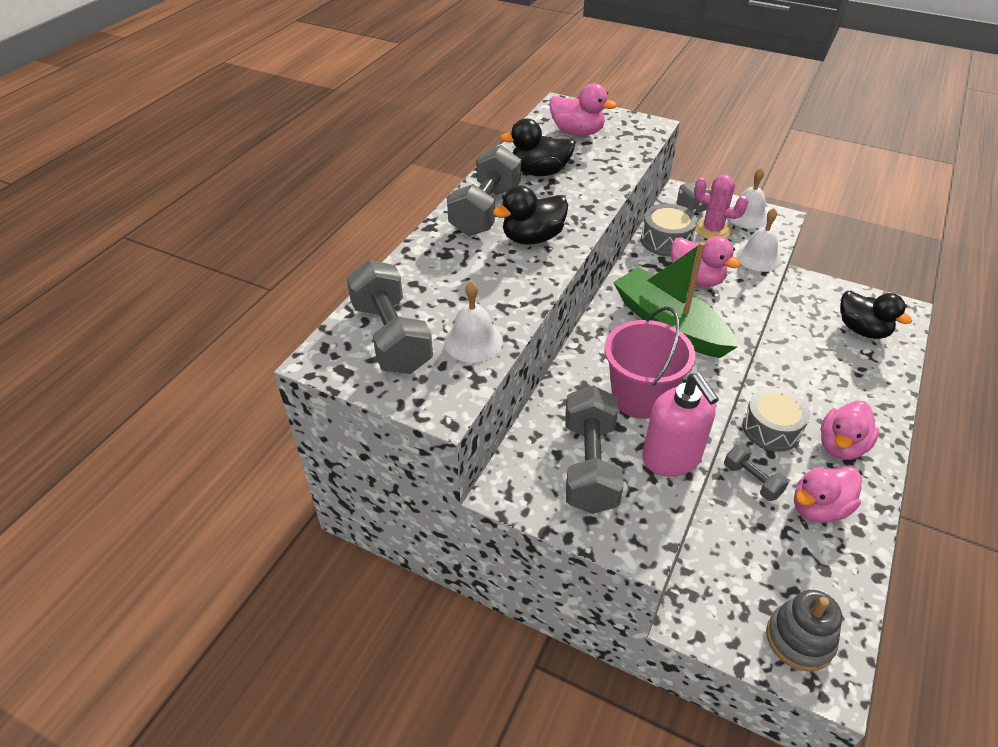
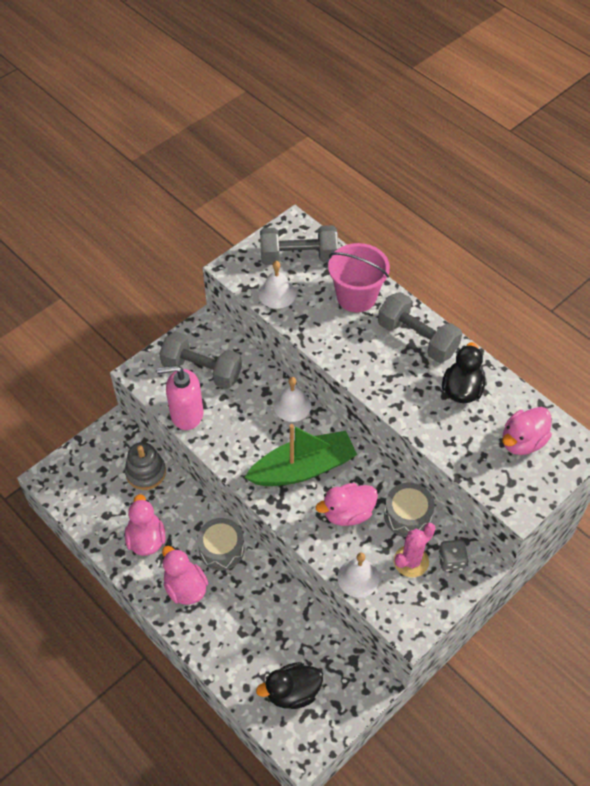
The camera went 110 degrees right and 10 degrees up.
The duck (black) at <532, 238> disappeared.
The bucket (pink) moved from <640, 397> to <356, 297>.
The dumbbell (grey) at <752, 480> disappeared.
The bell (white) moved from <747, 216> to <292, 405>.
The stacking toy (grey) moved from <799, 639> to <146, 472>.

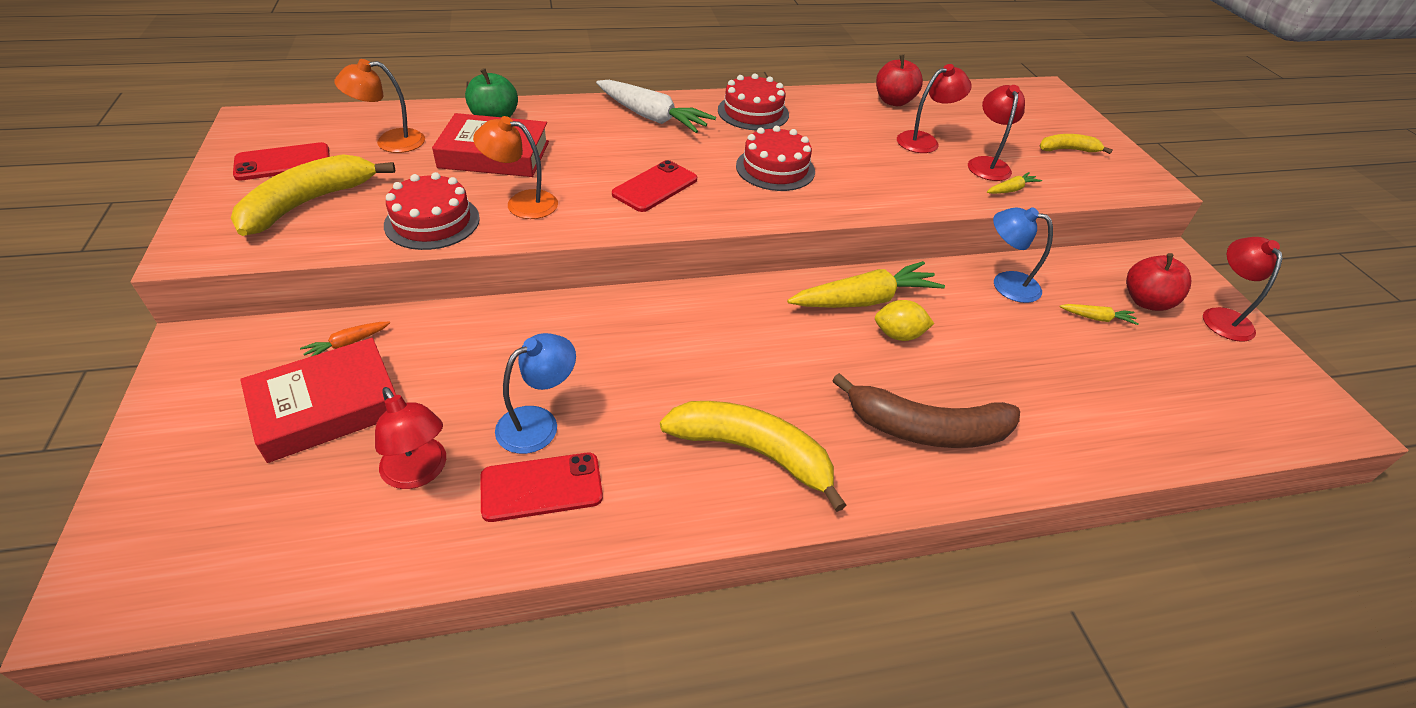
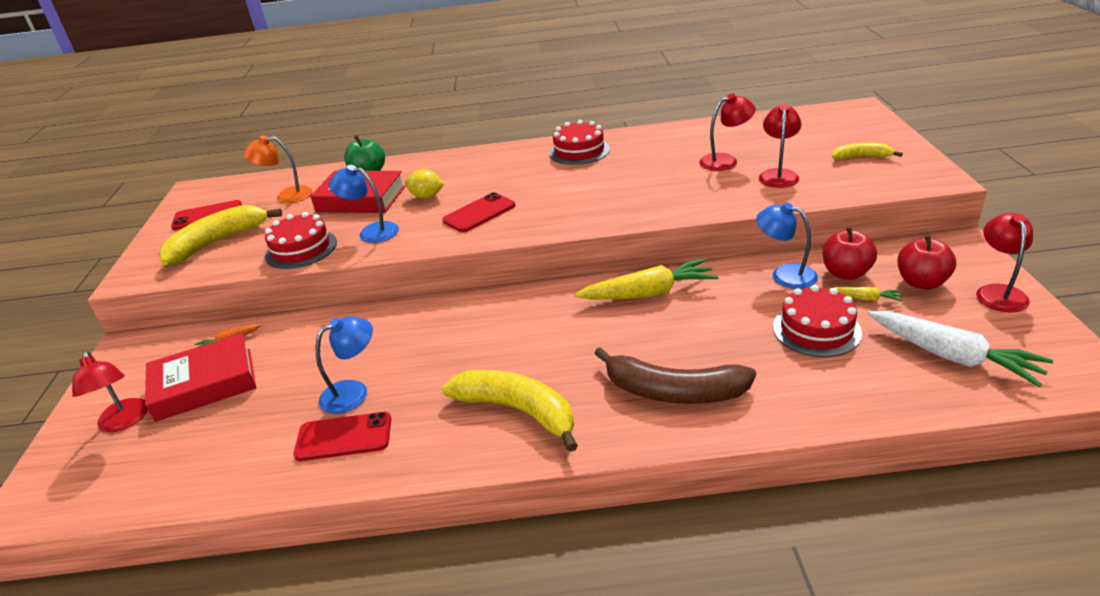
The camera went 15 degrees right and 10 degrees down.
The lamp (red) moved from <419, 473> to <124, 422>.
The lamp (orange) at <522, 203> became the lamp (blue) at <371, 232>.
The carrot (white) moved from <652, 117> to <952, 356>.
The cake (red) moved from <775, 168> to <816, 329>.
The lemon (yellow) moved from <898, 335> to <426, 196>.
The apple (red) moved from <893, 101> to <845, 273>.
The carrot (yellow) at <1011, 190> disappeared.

TASK: Could all the data above be given again exactly, leaving out its images?

TASK ANSWER:
The camera went 110 degrees right and 10 degrees up.
The duck (black) at <532, 238> disappeared.
The bucket (pink) moved from <640, 397> to <356, 297>.
The dumbbell (grey) at <752, 480> disappeared.
The bell (white) moved from <747, 216> to <292, 405>.
The stacking toy (grey) moved from <799, 639> to <146, 472>.

The camera went 15 degrees right and 10 degrees down.
The lamp (red) moved from <419, 473> to <124, 422>.
The lamp (orange) at <522, 203> became the lamp (blue) at <371, 232>.
The carrot (white) moved from <652, 117> to <952, 356>.
The cake (red) moved from <775, 168> to <816, 329>.
The lemon (yellow) moved from <898, 335> to <426, 196>.
The apple (red) moved from <893, 101> to <845, 273>.
The carrot (yellow) at <1011, 190> disappeared.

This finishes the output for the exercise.